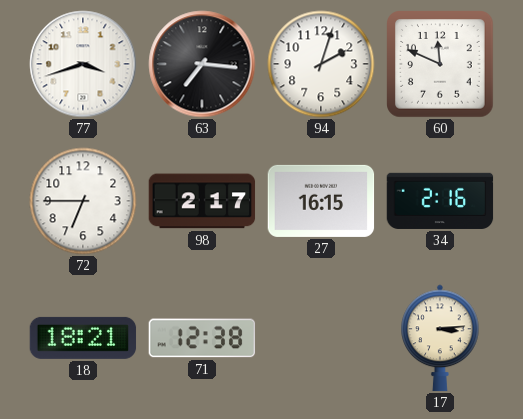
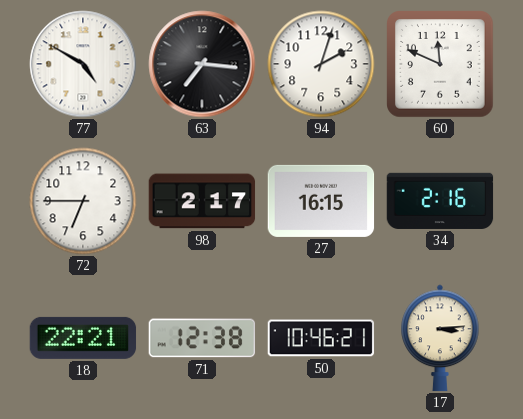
77: 3:42 -> 4:50
18: 18:21 -> 22:21
50: none -> 10:46
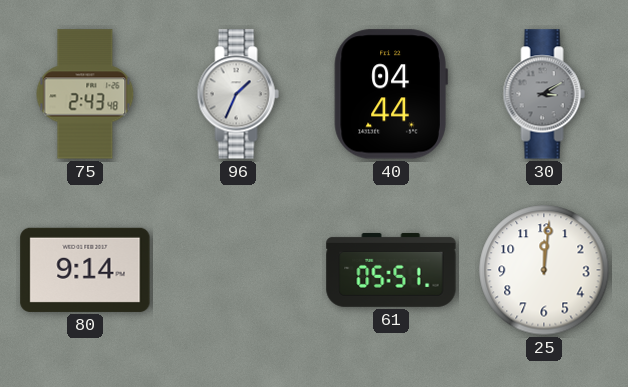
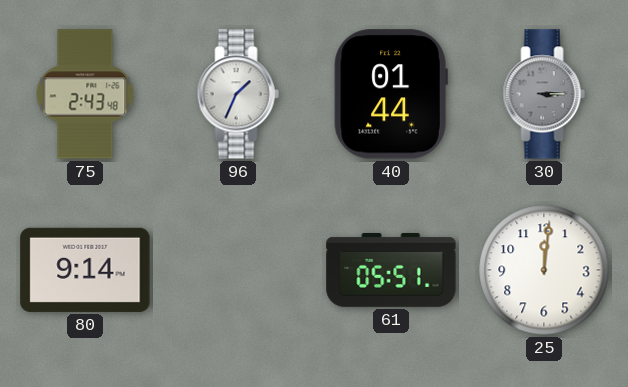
40: 04:44 -> 01:44
30: 3:10 -> 3:15
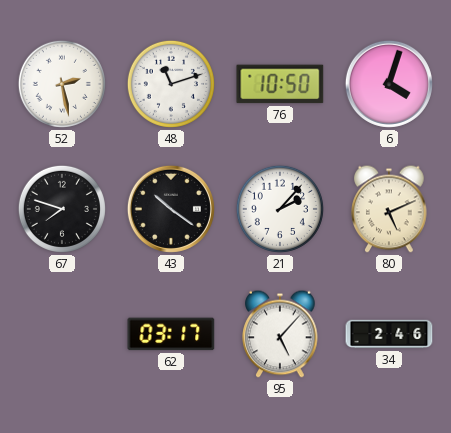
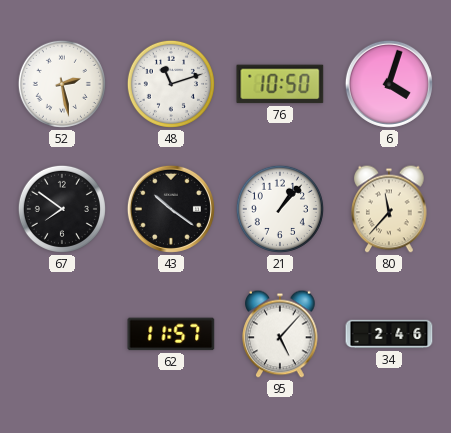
67: 7:48 -> 7:51
21: 2:07 -> 1:07
80: 5:11 -> 11:37
62: 03:17 -> 11:57
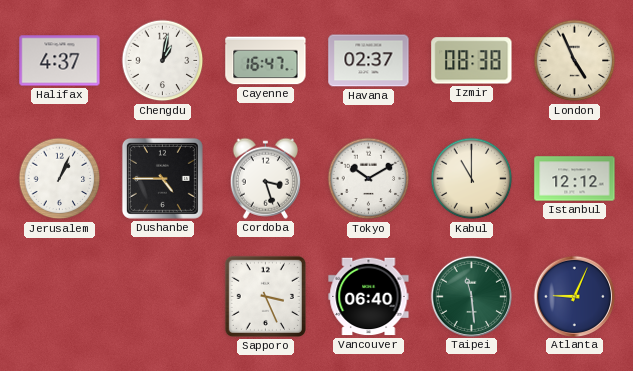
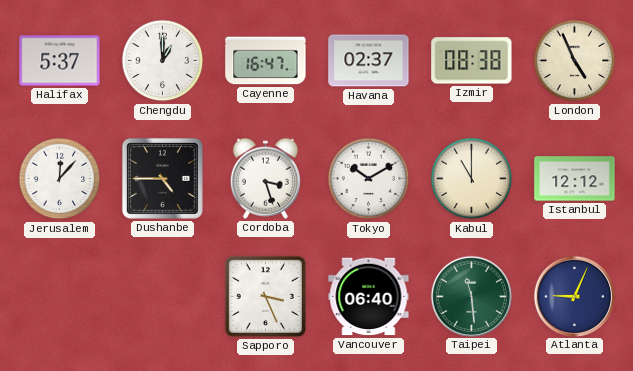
Halifax: 4:37 -> 5:37
Chengdu: 1:02 -> 1:00
Jerusalem: 1:04 -> 12:07
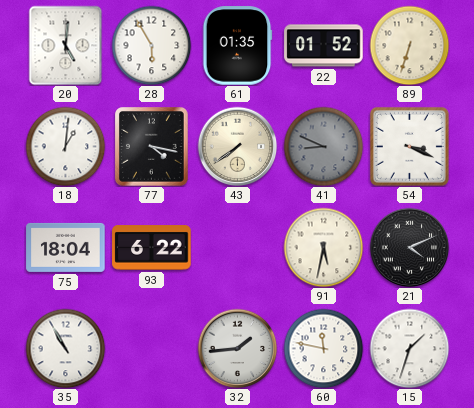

--

Task prompt —
Edit the entries from the line containing "Halifax: 4:37 -> 5:37" through the end of the entries so that "Chengdu" becomes "Chongqing" and nothing else changes. Leave the pictures out of your answer.

Written solution —
Halifax: 4:37 -> 5:37
Chongqing: 1:02 -> 1:00
Jerusalem: 1:04 -> 12:07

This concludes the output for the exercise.